Given information
****
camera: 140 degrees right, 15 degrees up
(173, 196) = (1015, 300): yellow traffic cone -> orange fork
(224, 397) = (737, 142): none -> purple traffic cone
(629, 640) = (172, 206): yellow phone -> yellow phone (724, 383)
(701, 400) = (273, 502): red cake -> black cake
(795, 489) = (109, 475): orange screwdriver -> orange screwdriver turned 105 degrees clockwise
****
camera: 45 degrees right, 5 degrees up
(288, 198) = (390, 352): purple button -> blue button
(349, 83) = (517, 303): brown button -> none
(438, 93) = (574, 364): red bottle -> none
****
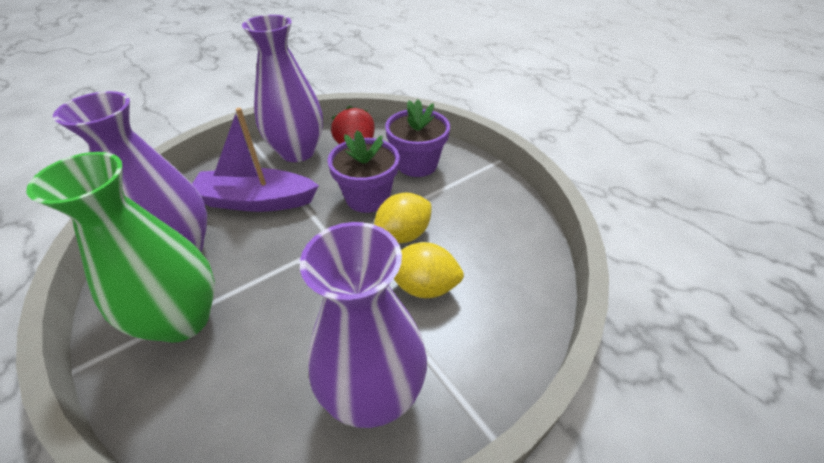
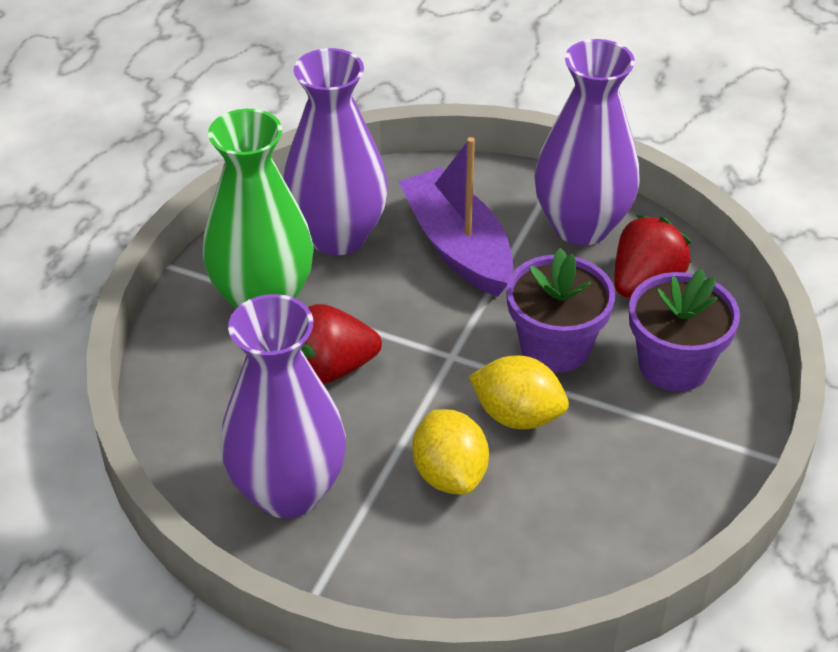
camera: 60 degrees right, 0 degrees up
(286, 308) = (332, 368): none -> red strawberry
****
A word-for-word copy of the lines above from the one with "camera: 140 degrees right, 15 degrees up" through the one with "(795, 489) = (109, 475): orange", inclusive, is the only output wanted.

Response to the exercise
camera: 140 degrees right, 15 degrees up
(173, 196) = (1015, 300): yellow traffic cone -> orange fork
(224, 397) = (737, 142): none -> purple traffic cone
(629, 640) = (172, 206): yellow phone -> yellow phone (724, 383)
(701, 400) = (273, 502): red cake -> black cake
(795, 489) = (109, 475): orange screwdriver -> orange screwdriver turned 105 degrees clockwise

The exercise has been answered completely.